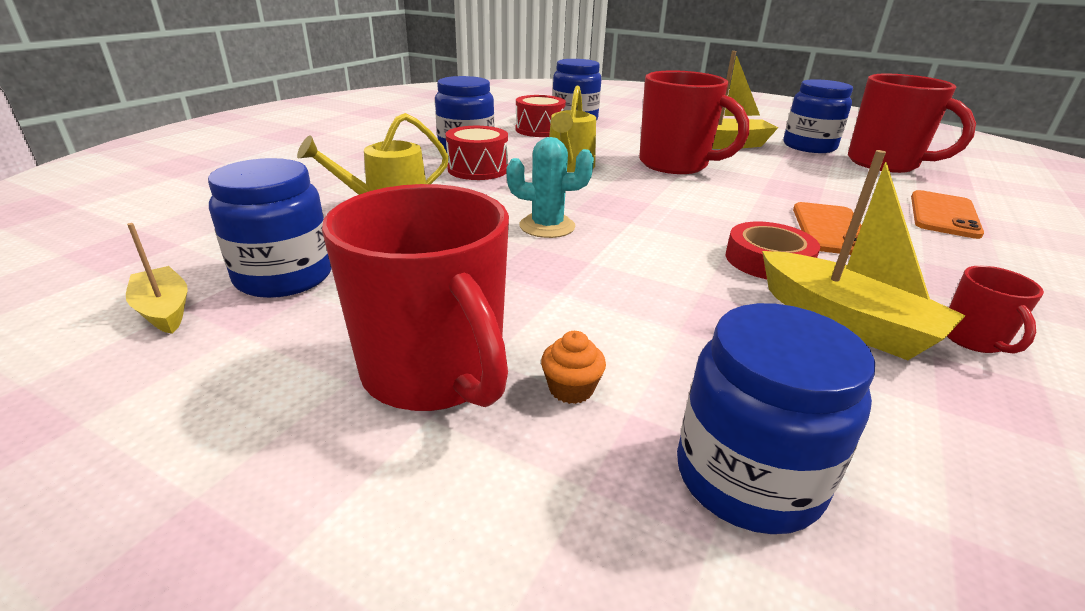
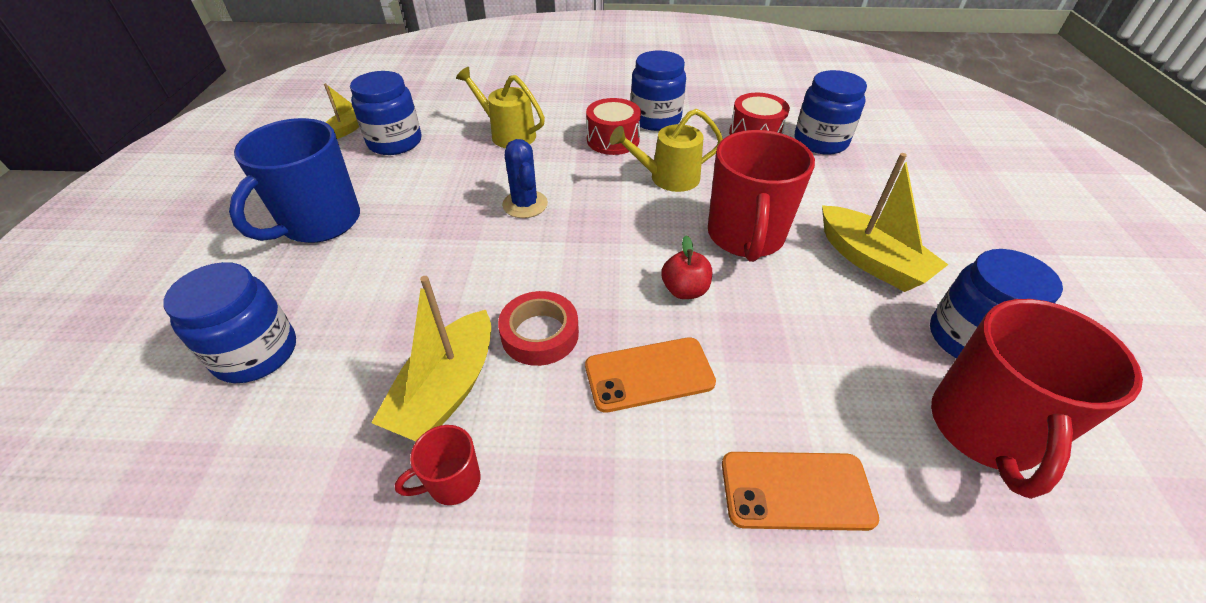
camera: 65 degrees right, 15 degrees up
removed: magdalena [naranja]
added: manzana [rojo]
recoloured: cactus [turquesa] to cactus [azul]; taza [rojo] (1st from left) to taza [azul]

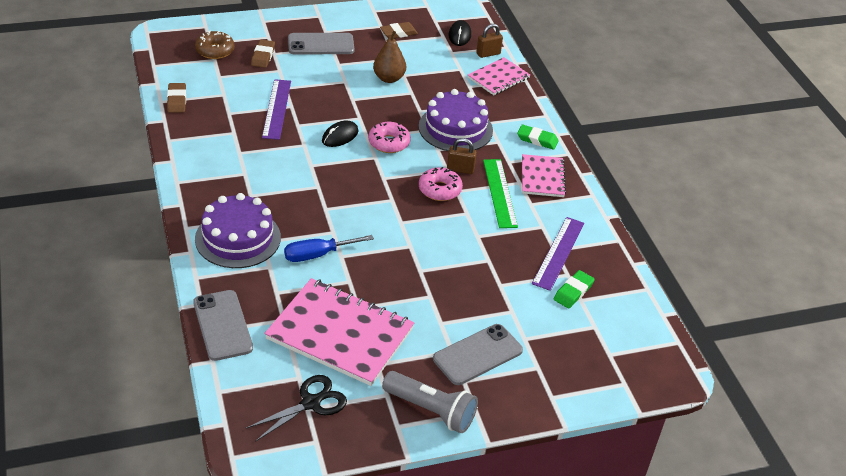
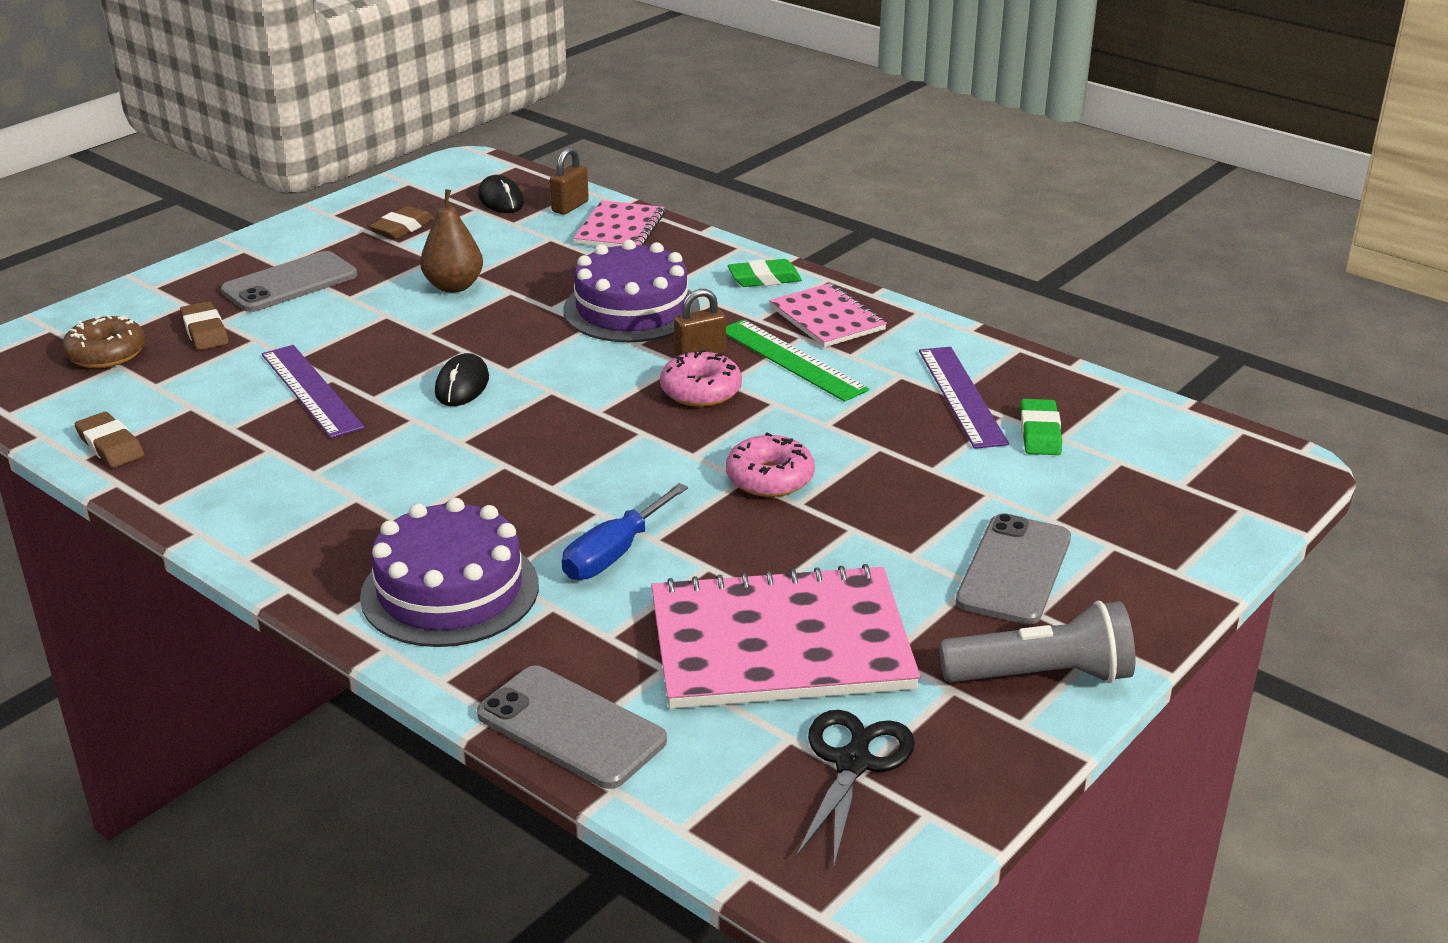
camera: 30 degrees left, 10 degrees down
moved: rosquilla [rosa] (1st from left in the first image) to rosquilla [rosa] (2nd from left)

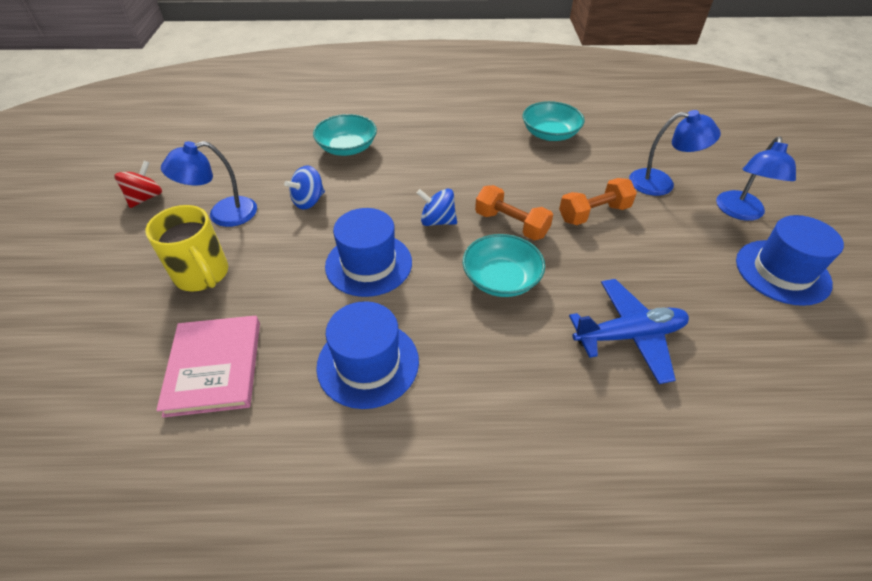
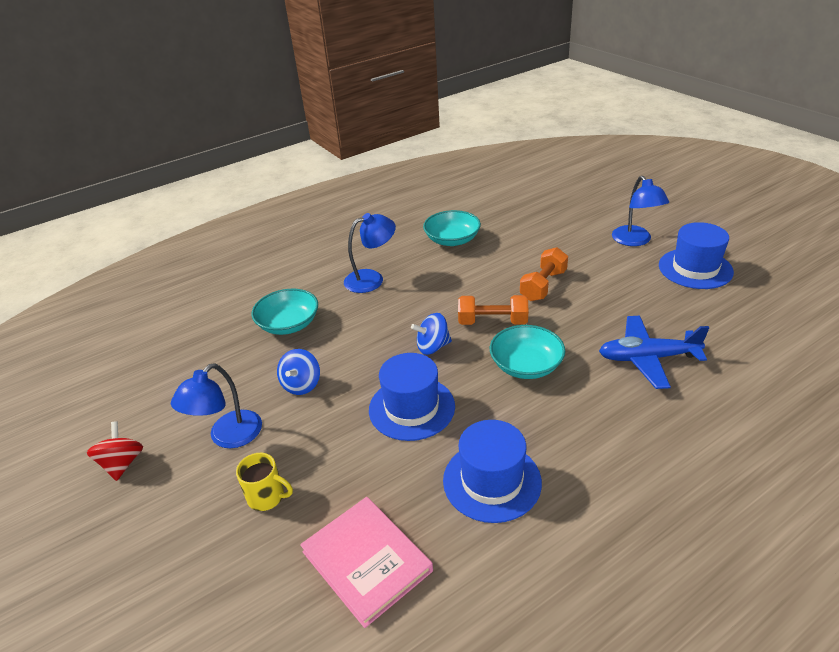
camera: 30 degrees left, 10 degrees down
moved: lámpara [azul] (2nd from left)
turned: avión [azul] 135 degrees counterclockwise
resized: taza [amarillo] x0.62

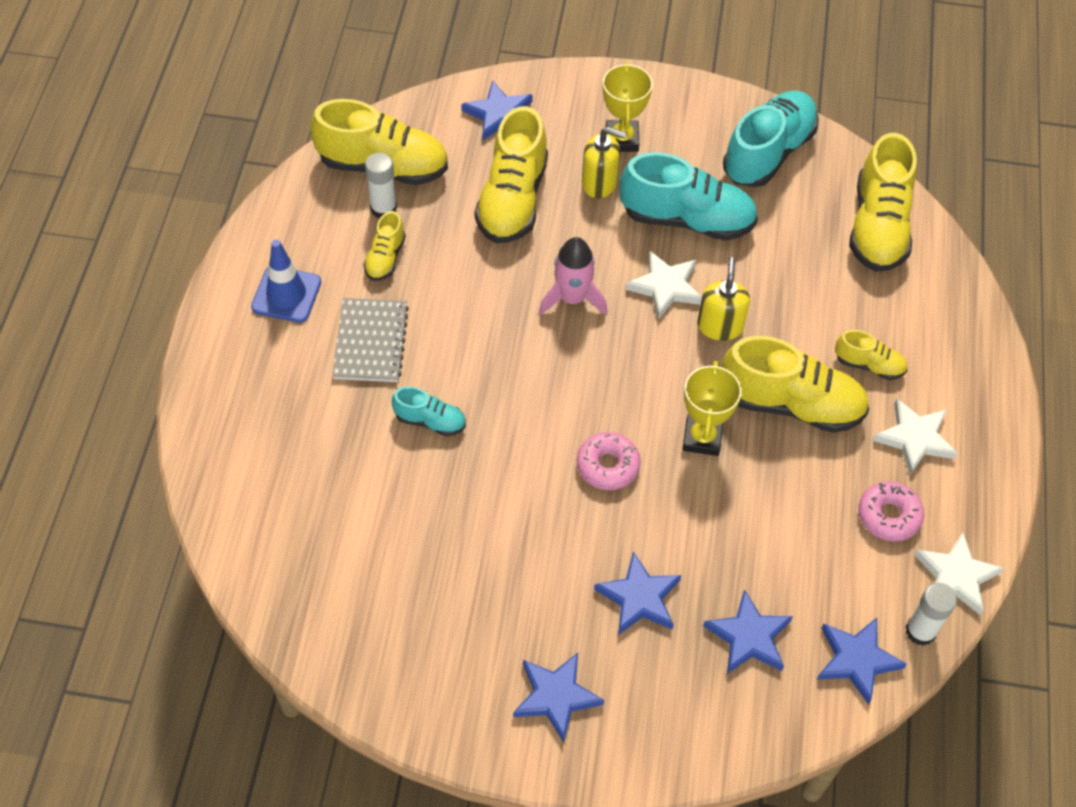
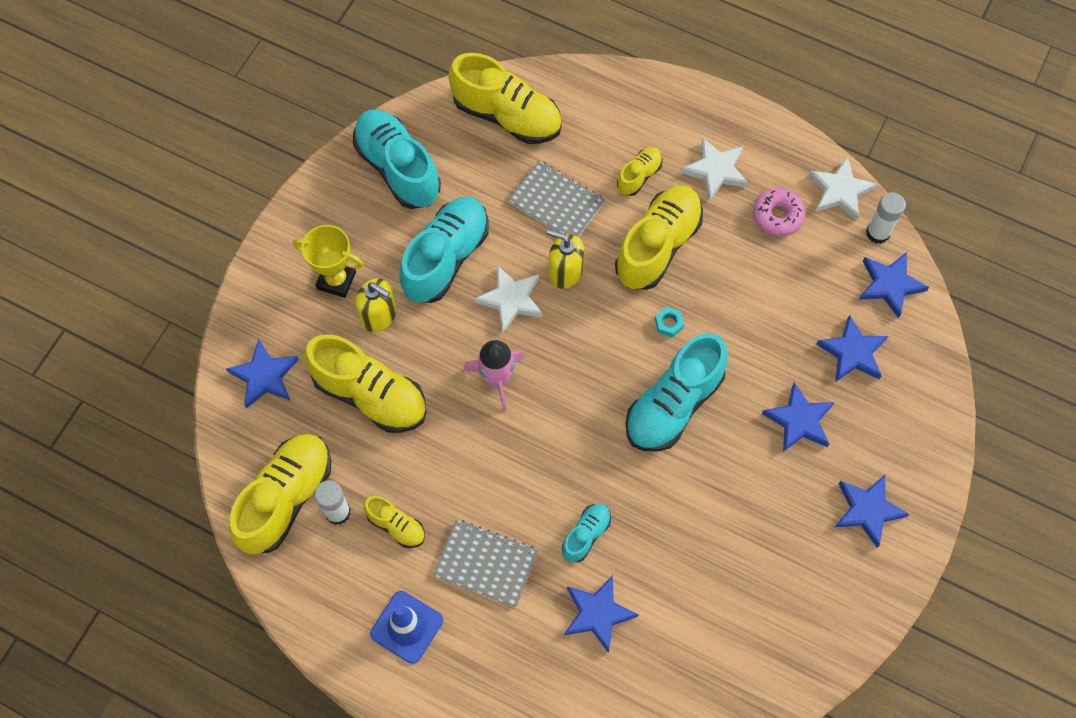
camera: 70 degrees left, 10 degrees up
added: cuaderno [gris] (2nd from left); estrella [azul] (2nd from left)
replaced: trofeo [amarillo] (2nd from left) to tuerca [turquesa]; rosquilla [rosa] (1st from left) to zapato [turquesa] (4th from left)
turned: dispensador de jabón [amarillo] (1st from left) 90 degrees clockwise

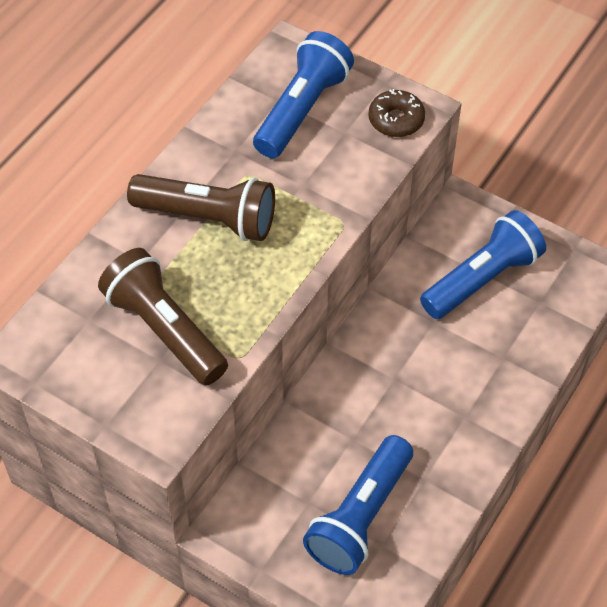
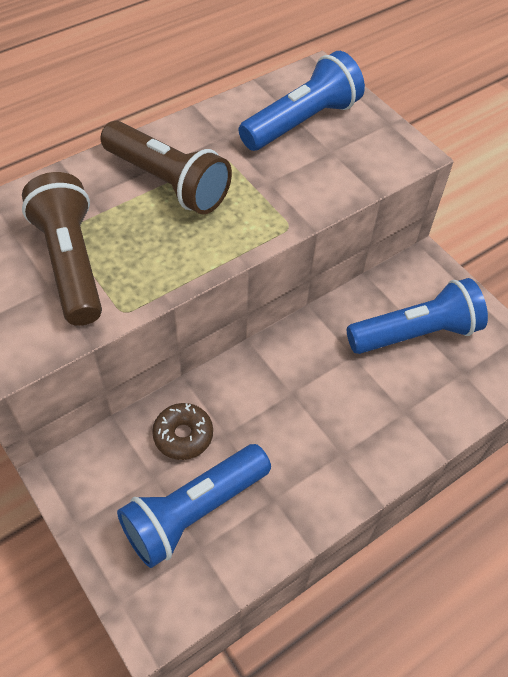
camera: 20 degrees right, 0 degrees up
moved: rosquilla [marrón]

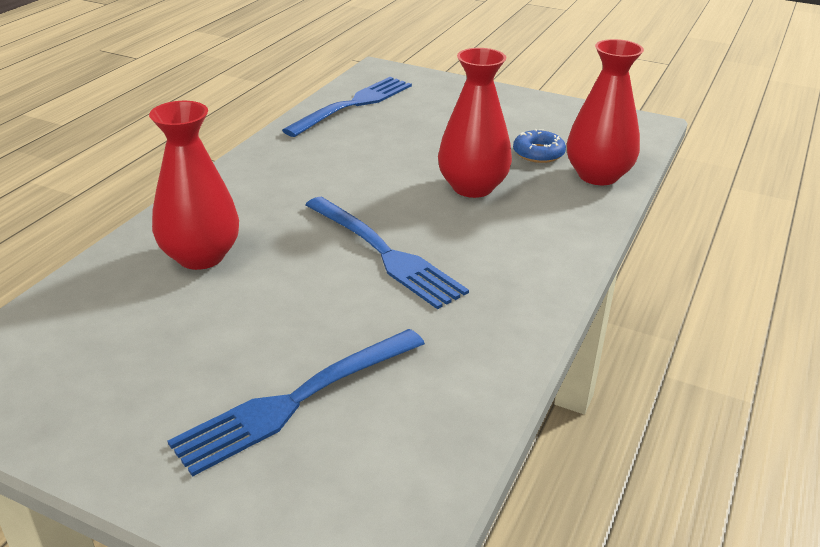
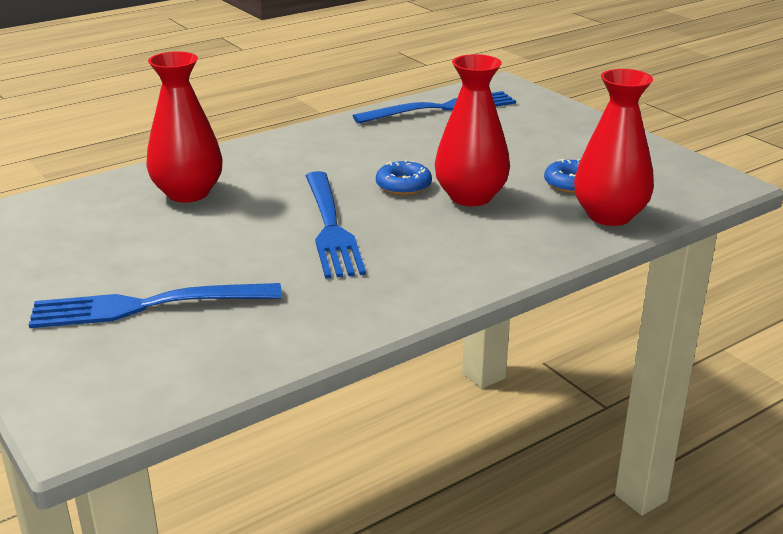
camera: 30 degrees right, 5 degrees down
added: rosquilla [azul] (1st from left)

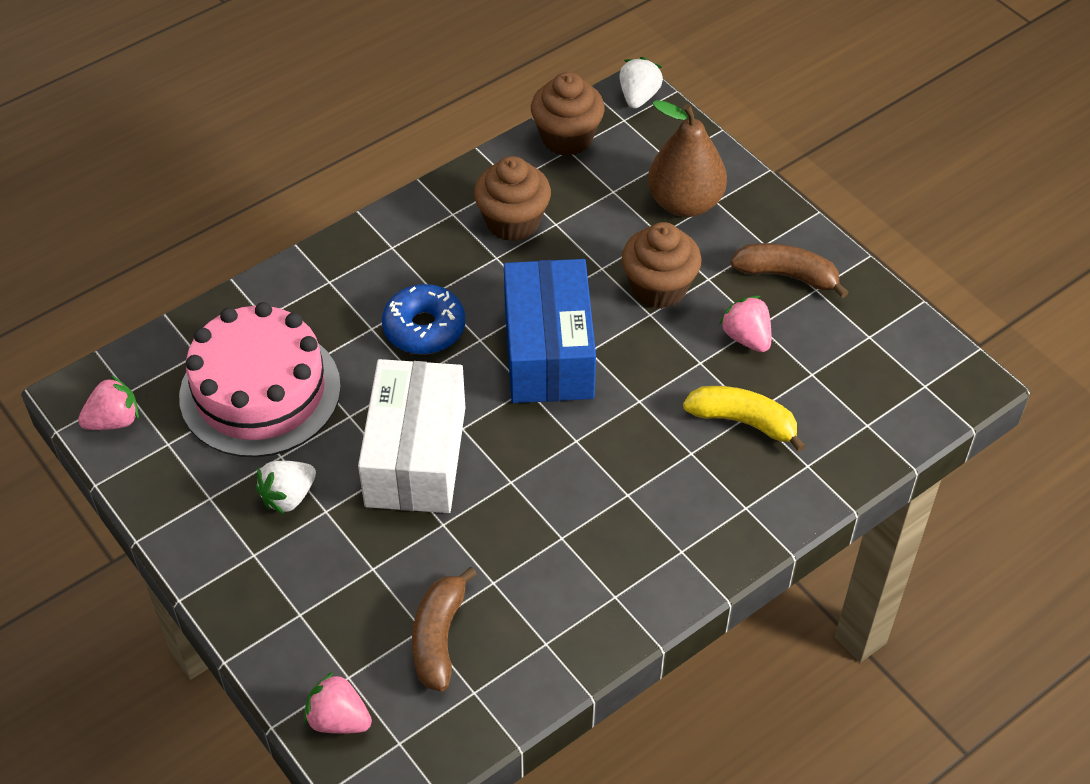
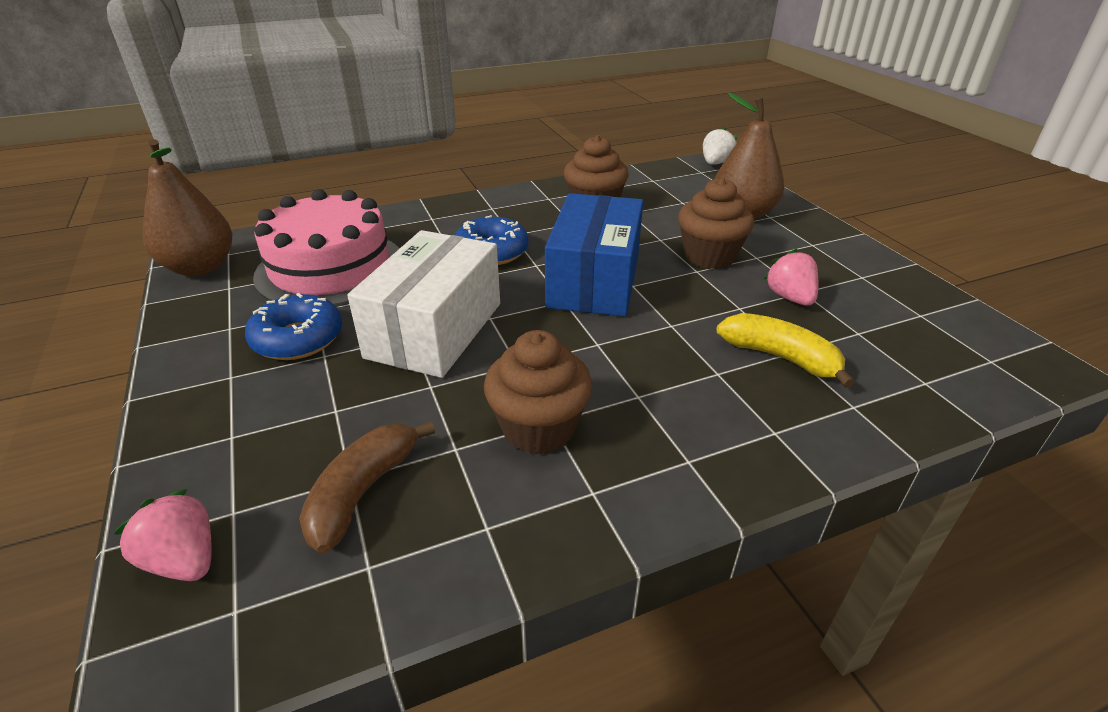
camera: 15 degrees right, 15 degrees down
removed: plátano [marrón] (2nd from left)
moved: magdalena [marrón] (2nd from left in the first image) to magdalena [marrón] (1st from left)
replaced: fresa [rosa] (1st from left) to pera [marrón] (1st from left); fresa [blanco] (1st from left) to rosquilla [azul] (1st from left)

------

*Task:* Give again, word for word, the lines above from the first one through the one containing "added: manzana [rojo]"; no pictures.

*Response to this exercise:*
camera: 65 degrees right, 15 degrees up
removed: magdalena [naranja]
added: manzana [rojo]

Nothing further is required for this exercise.